--- PROBLEM TO WORK ON ---
Write out exactly the lines running from the one with "remote.pptx: [434,190,460,224] ->" to the end of the data, including both of those lines and excluding pictures.

--- RECORDS FOR THE TASK ---

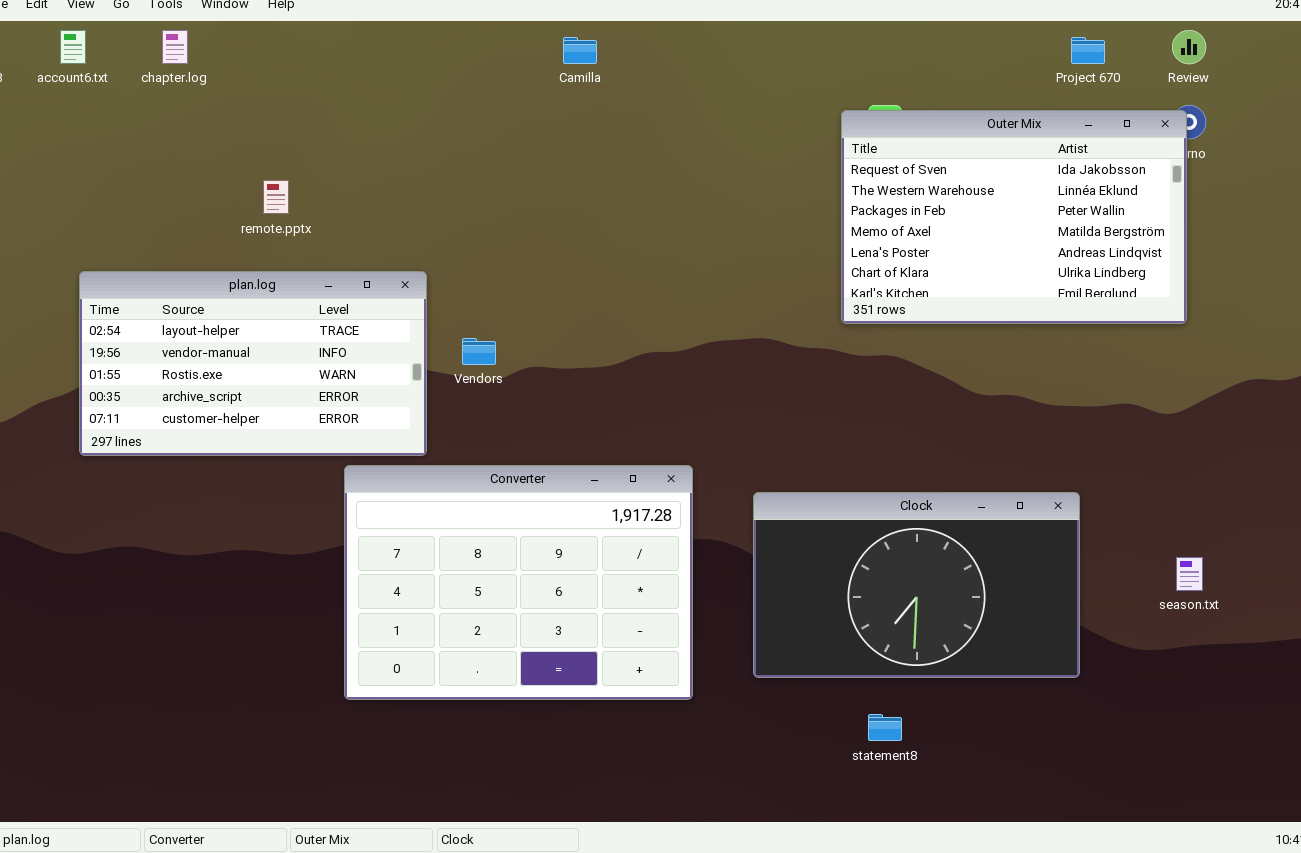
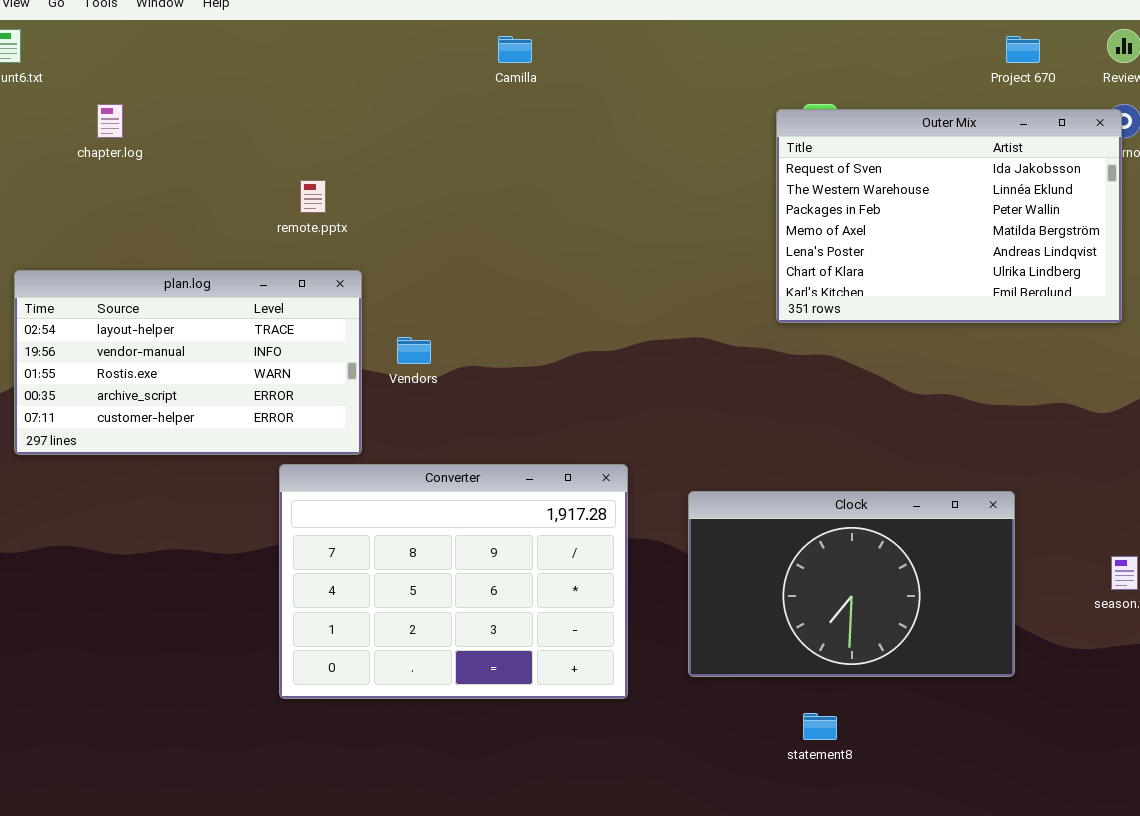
chapter.log: [162,30,188,64] -> [97,104,123,138], moved
remote.pptx: [263,180,289,214] -> [300,180,326,213], moved

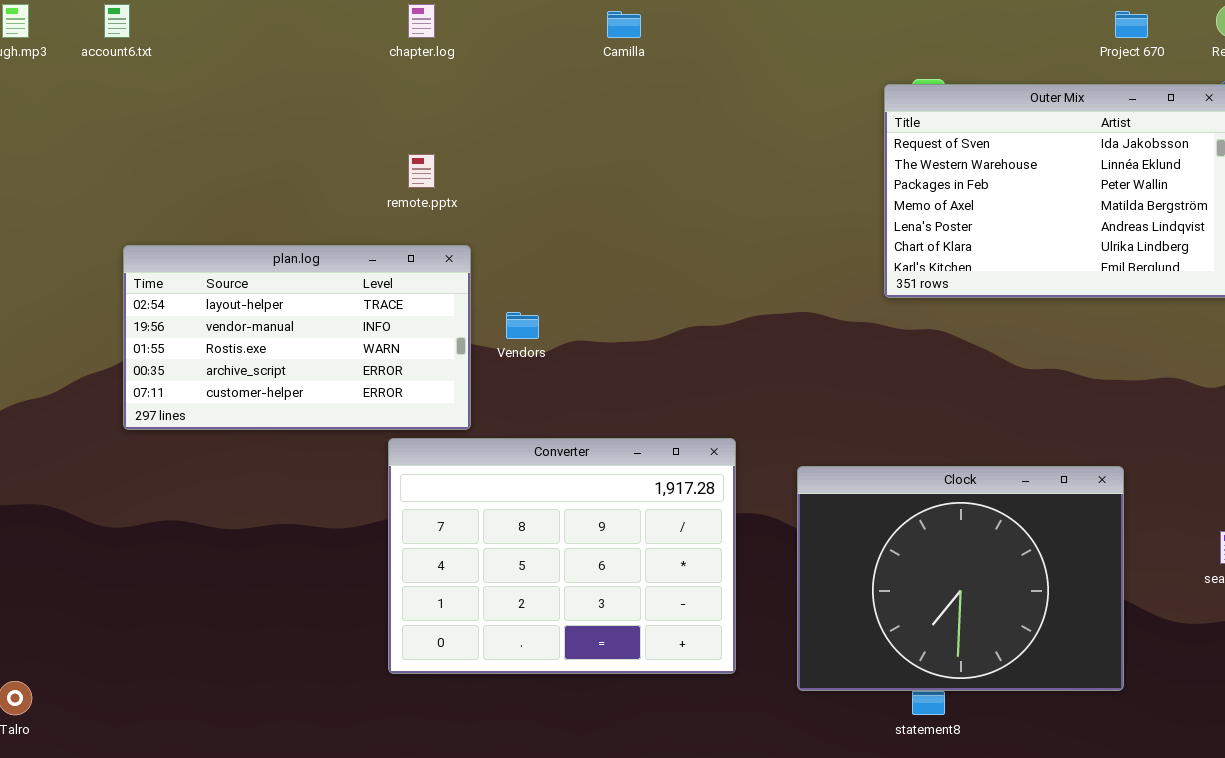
chapter.log: [97,104,123,138] -> [408,4,435,38], moved
Clock: [688,491,1015,677] -> [797,466,1124,691], resized

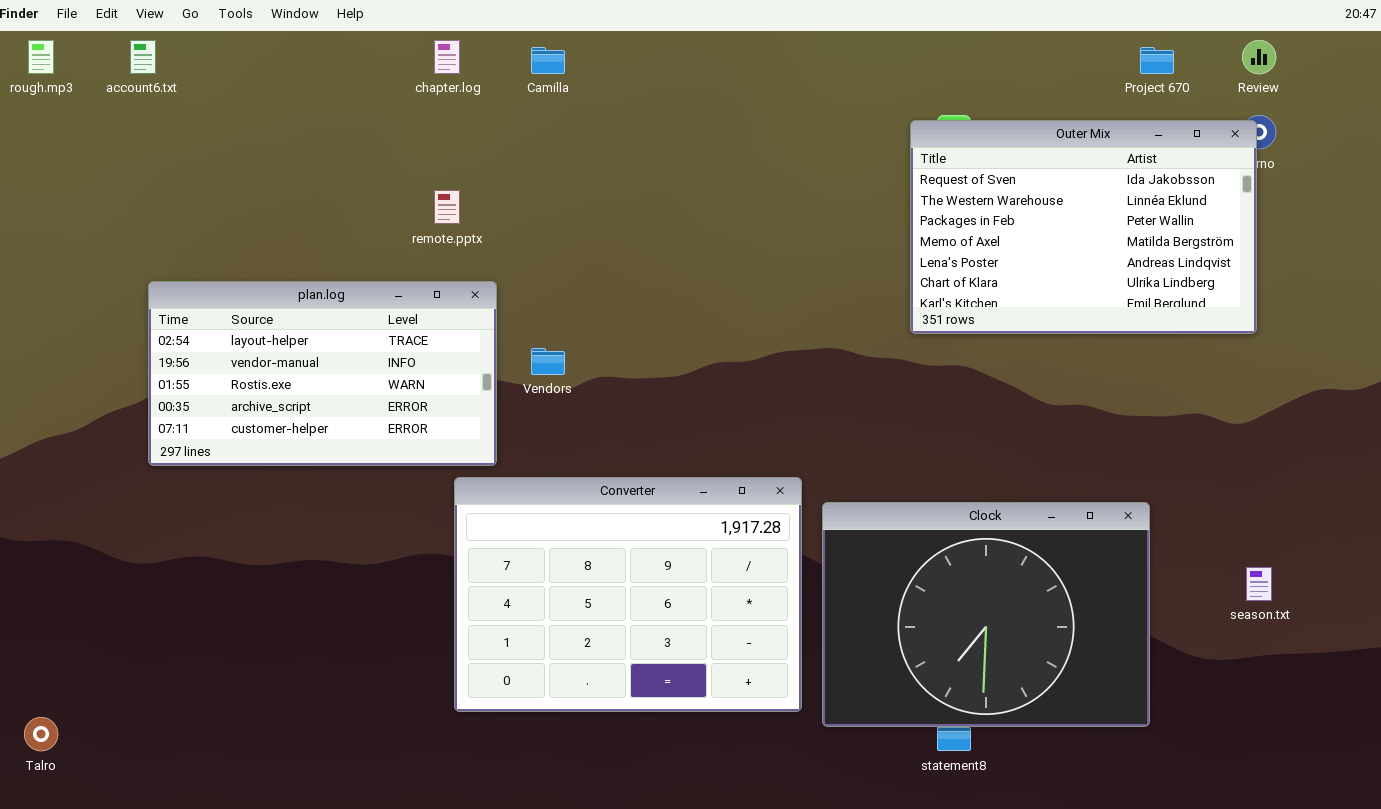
Camilla: [607,11,641,38] -> [531,47,565,74], moved
Converter: [388,438,736,674] -> [454,477,802,712], moved

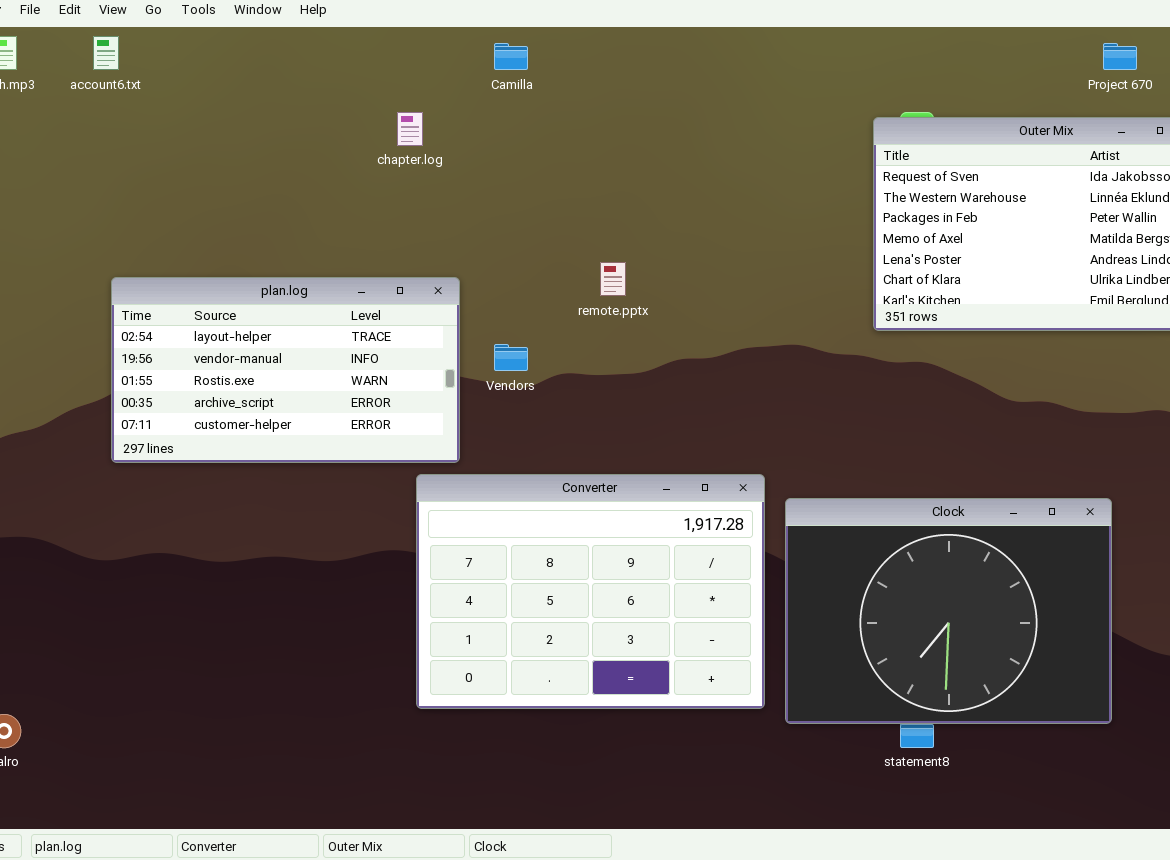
chapter.log: [434,40,460,74] -> [397,112,423,146], moved
remote.pptx: [434,190,460,224] -> [600,262,626,296], moved

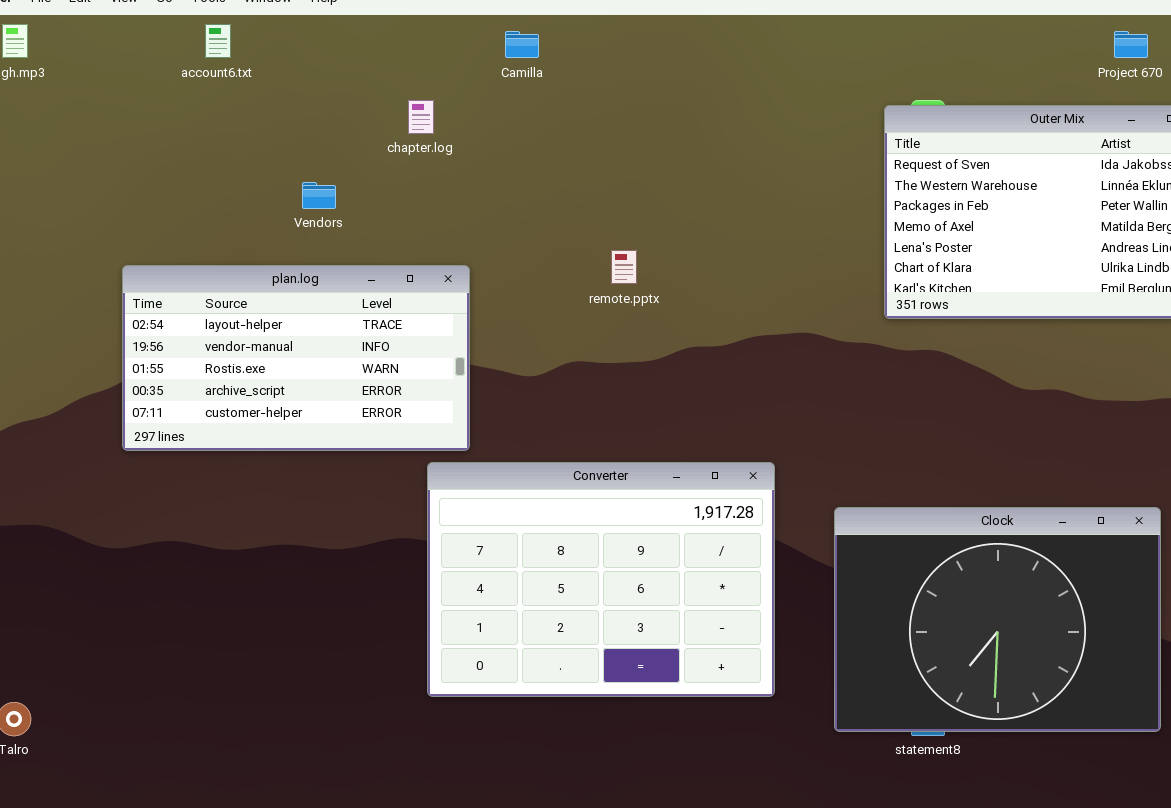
account6.txt: [93,36,119,70] -> [205,24,231,58], moved
Vendors: [494,344,528,371] -> [302,182,336,209], moved
Clock: [785,498,1112,724] -> [834,507,1161,732], moved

--- ANSWER FOR THIS EXERCISE ---
remote.pptx: [434,190,460,224] -> [600,262,626,296], moved

account6.txt: [93,36,119,70] -> [205,24,231,58], moved
Vendors: [494,344,528,371] -> [302,182,336,209], moved
Clock: [785,498,1112,724] -> [834,507,1161,732], moved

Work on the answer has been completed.